● **Exercise aim**:
Begin with the line holding "(606, 198) = (401, 409): white" and end with the last line of the records below. Set down exactly those lines and leave out every picture.

● **Supplied data**:
○ ○ ○ ○ ○ ○ ○
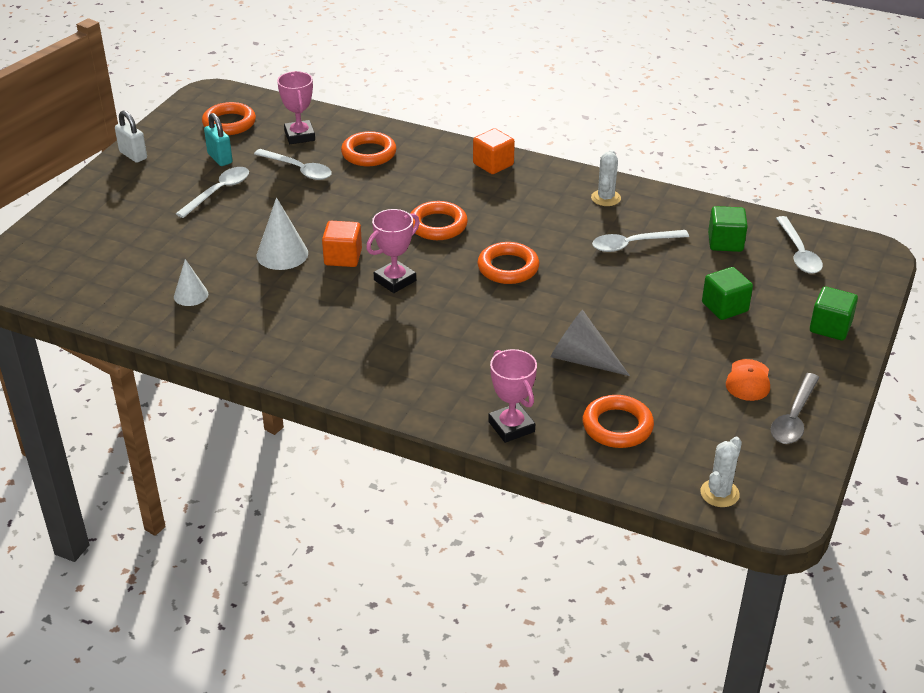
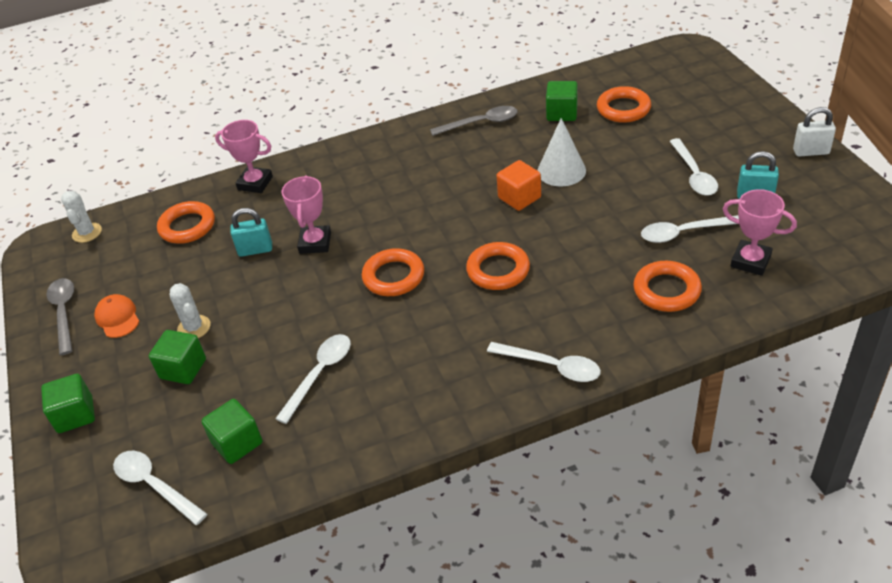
camera: 140 degrees right, 5 degrees up
(191, 295) = (562, 113): white cone -> green cube
(229, 123) = (823, 227): orange ring -> orange ring (623, 109)
(256, 335) = (481, 123): none -> grey spoon
(395, 280) = (458, 209): pink trophy -> pink trophy (315, 243)
(493, 164) = (551, 366): orange cube -> white spoon
(582, 359) = (255, 250): grey cone -> turquoise padlock
(606, 198) = (401, 409): white cactus -> white cactus (194, 327)

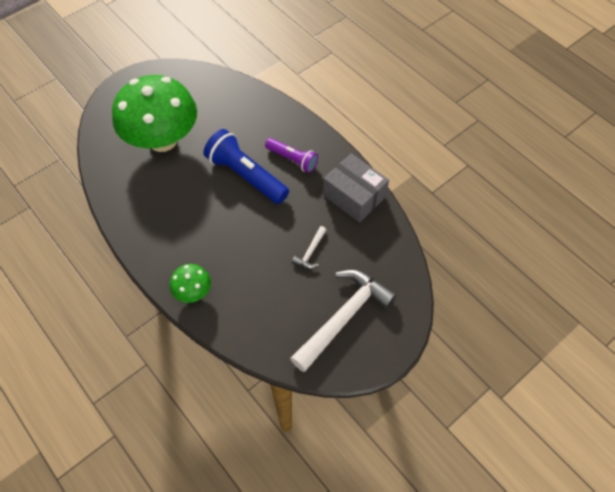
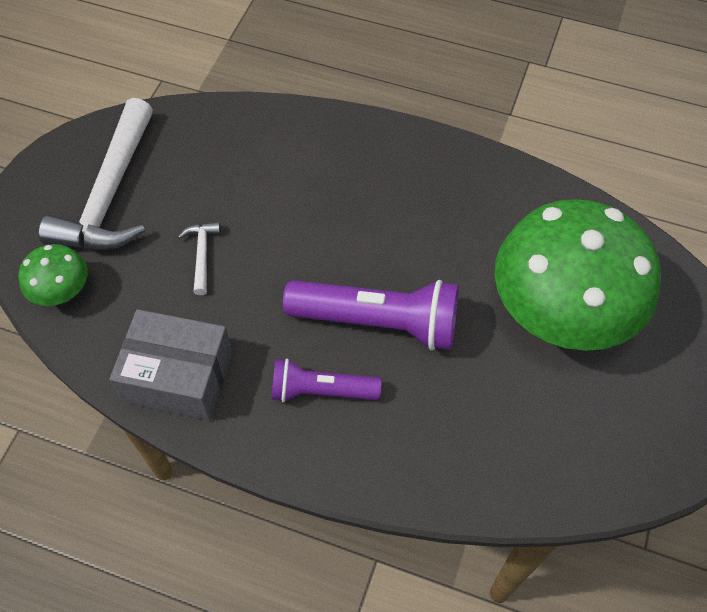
camera: 150 degrees right, 0 degrees up
(193, 292) = (329, 134): green mushroom -> green mushroom (62, 292)
(246, 175) = (378, 322): blue flashlight -> purple flashlight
○ ○ ○ ○ ○ ○ ○
● **Output for this exercise**:
(606, 198) = (401, 409): white cactus -> white cactus (194, 327)

camera: 150 degrees right, 0 degrees up
(193, 292) = (329, 134): green mushroom -> green mushroom (62, 292)
(246, 175) = (378, 322): blue flashlight -> purple flashlight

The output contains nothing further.